+++ INPUT FOR THIS TASK
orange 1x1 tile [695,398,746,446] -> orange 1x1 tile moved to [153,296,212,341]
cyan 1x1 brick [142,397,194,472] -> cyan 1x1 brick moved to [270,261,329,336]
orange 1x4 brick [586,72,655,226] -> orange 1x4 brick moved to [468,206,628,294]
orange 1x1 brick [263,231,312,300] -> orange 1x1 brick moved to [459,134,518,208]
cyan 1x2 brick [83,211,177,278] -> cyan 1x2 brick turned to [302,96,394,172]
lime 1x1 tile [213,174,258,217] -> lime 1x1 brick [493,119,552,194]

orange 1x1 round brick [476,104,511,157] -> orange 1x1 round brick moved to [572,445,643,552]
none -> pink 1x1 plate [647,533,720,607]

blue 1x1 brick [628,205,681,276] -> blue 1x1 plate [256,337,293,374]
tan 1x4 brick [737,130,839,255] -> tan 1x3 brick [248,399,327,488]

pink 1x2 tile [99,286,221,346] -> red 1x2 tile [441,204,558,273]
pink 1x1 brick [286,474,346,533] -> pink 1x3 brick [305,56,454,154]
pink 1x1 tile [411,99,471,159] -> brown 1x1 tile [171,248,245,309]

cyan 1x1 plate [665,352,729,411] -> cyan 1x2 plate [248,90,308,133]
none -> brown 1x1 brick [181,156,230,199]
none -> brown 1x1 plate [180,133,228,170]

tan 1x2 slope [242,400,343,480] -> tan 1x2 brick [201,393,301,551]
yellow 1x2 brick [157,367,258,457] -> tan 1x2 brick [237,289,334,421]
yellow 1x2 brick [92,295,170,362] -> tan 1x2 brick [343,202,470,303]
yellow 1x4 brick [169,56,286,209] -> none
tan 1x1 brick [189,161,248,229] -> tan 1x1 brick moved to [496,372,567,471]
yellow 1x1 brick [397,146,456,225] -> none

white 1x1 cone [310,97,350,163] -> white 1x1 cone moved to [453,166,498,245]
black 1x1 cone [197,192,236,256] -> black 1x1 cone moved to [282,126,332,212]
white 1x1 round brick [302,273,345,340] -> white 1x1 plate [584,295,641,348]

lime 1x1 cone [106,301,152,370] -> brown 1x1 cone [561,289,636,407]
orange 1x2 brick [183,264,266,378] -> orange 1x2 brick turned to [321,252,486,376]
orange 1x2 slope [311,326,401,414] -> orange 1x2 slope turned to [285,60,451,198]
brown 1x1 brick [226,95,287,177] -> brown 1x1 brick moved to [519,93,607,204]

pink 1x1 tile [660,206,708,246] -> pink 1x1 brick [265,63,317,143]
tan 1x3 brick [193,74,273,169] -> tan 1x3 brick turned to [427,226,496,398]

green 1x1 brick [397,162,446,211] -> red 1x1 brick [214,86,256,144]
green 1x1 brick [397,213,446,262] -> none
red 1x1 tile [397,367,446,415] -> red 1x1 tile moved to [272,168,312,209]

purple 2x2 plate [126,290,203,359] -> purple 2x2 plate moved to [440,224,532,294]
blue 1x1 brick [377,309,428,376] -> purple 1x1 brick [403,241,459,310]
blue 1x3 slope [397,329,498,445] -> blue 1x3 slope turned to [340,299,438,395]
++++++
# DIRECTIVE
Look back at the entries above and repeat, unchanged, every line from the line holding "cyan 1x2 brick [83,211,177,278]" through the line holding "pink 1x1 tile [411,99,471,159]".

# TASK RESULT
cyan 1x2 brick [83,211,177,278] -> cyan 1x2 brick turned to [302,96,394,172]
lime 1x1 tile [213,174,258,217] -> lime 1x1 brick [493,119,552,194]

orange 1x1 round brick [476,104,511,157] -> orange 1x1 round brick moved to [572,445,643,552]
none -> pink 1x1 plate [647,533,720,607]

blue 1x1 brick [628,205,681,276] -> blue 1x1 plate [256,337,293,374]
tan 1x4 brick [737,130,839,255] -> tan 1x3 brick [248,399,327,488]

pink 1x2 tile [99,286,221,346] -> red 1x2 tile [441,204,558,273]
pink 1x1 brick [286,474,346,533] -> pink 1x3 brick [305,56,454,154]
pink 1x1 tile [411,99,471,159] -> brown 1x1 tile [171,248,245,309]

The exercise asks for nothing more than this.